● WORK INSTRUCTIONS:
Each line below is to be copied exactly; images do not go into the copy.

● SOURCE DATA:
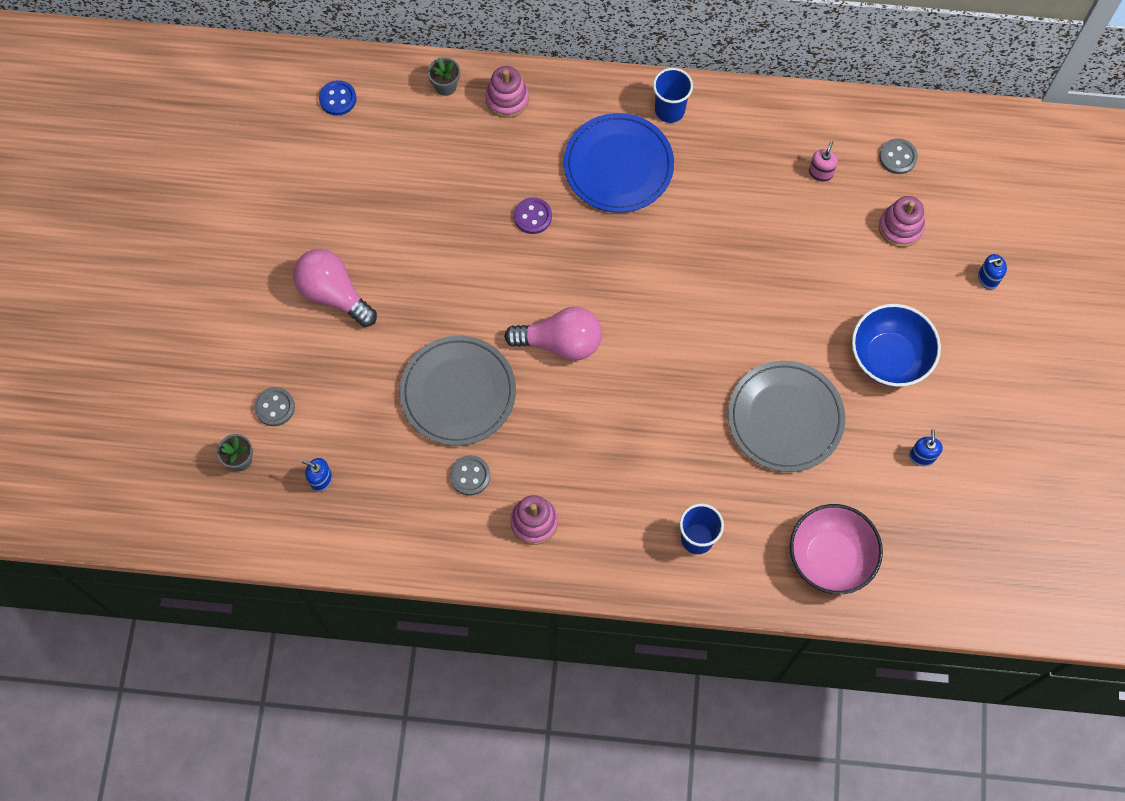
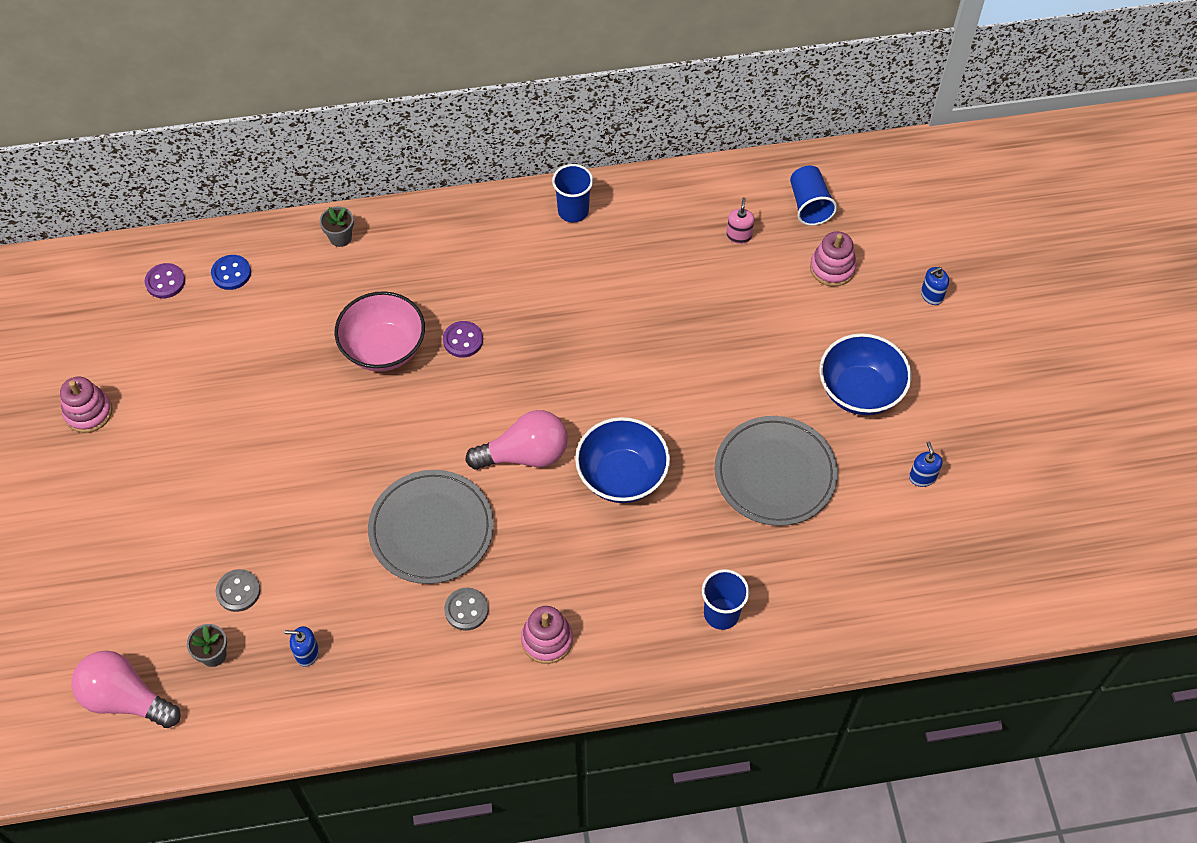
camera: 15 degrees left, 10 degrees down
pink light bulb [293,249,377,327] -> pink light bulb moved to [71,651,181,728]
pink stacking toy [485,66,529,118] -> pink stacking toy moved to [60,376,112,433]
blue plate [564,113,674,213] -> none
pink bowl [790,504,883,594] -> pink bowl moved to [335,291,425,372]
grey button [879,138,918,174] -> blue cup [790,166,837,226]
none -> purple button [145,263,185,299]
none -> blue bowl [575,417,670,503]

● ANSWER SECTION:
camera: 15 degrees left, 10 degrees down
pink light bulb [293,249,377,327] -> pink light bulb moved to [71,651,181,728]
pink stacking toy [485,66,529,118] -> pink stacking toy moved to [60,376,112,433]
blue plate [564,113,674,213] -> none
pink bowl [790,504,883,594] -> pink bowl moved to [335,291,425,372]
grey button [879,138,918,174] -> blue cup [790,166,837,226]
none -> purple button [145,263,185,299]
none -> blue bowl [575,417,670,503]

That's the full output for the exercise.